If an entry holds a picture, skip the picture but copy everything else exactly.

+ + + + +

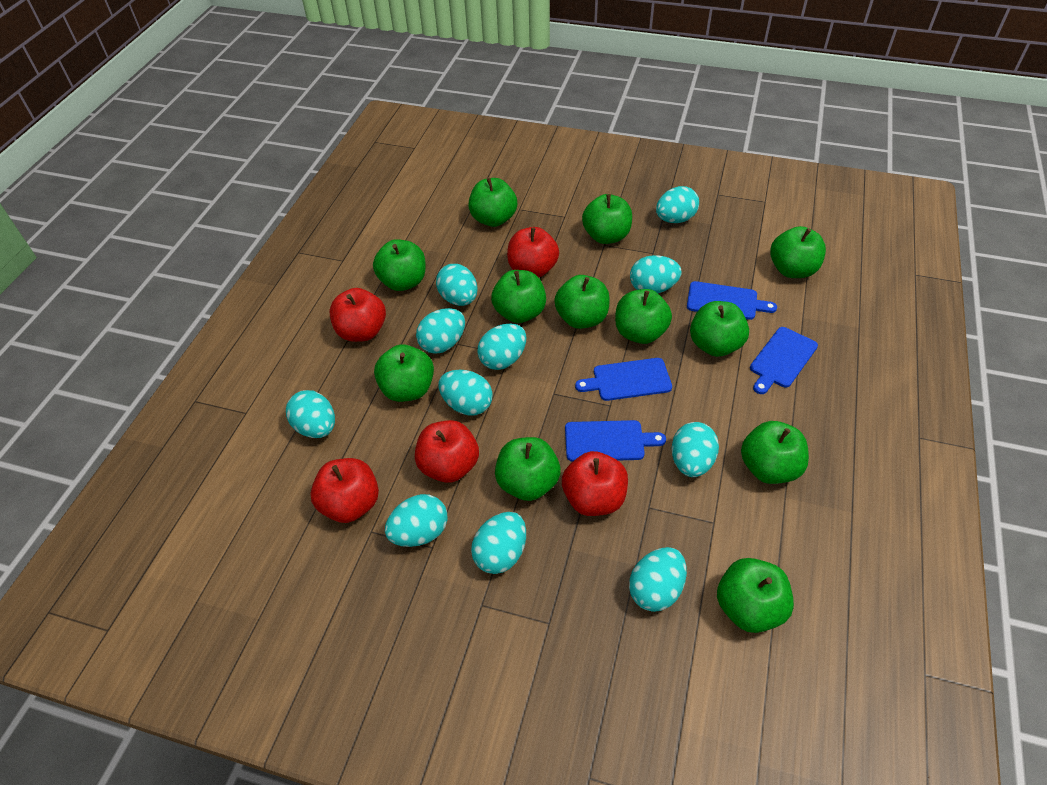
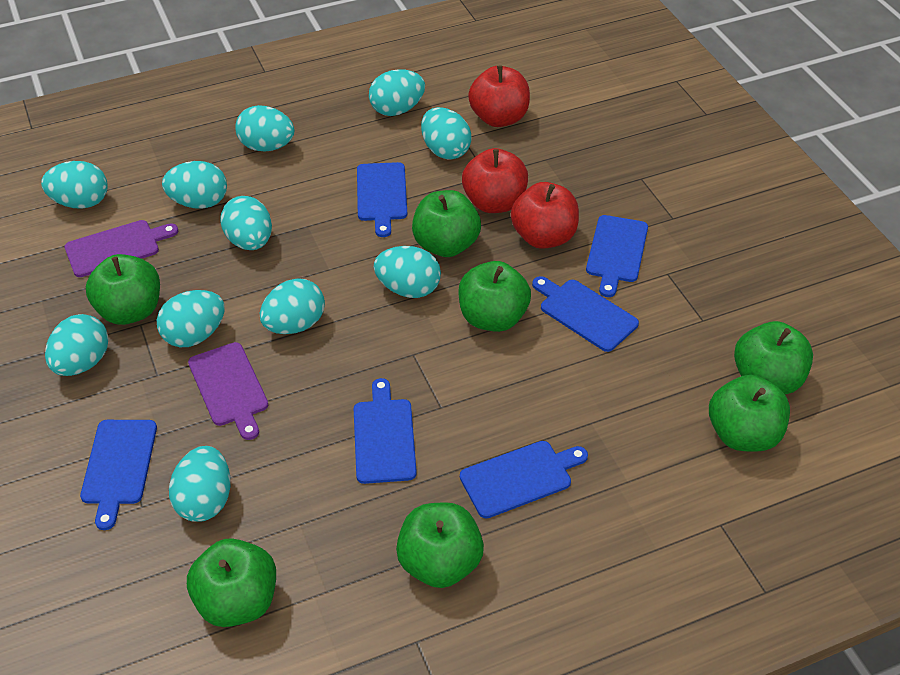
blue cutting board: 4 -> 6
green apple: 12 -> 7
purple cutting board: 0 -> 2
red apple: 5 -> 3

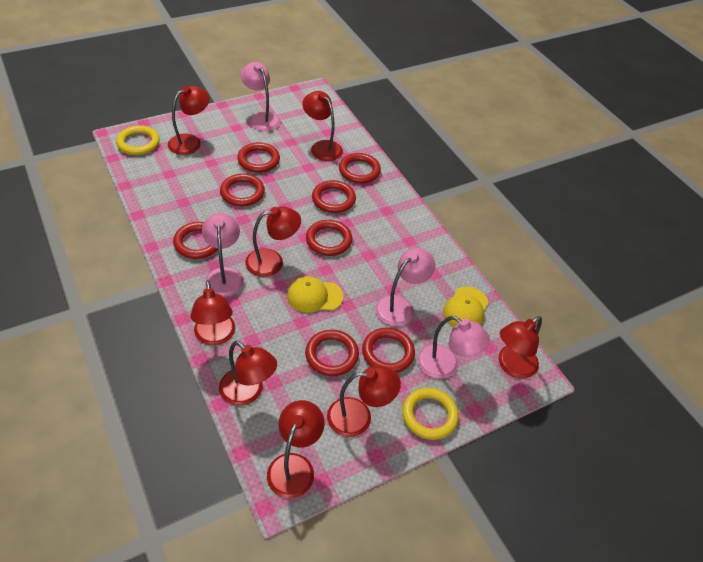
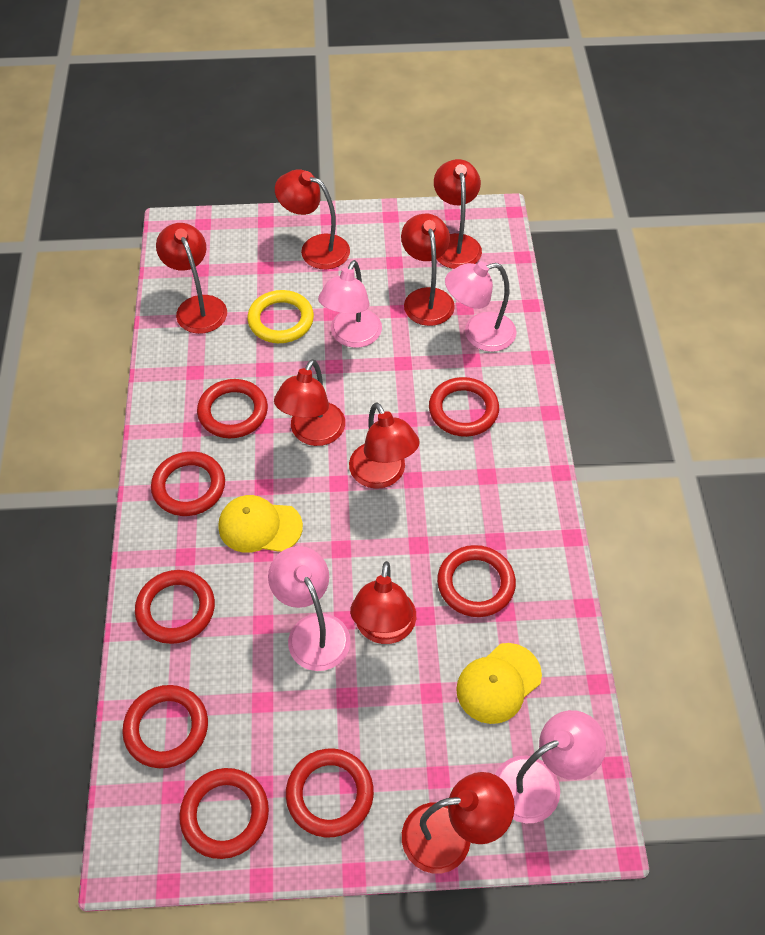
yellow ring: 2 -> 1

+ + + + +

PROBLEM SOLUTION>
blue cutting board: 4 -> 6
green apple: 12 -> 7
purple cutting board: 0 -> 2
red apple: 5 -> 3

yellow ring: 2 -> 1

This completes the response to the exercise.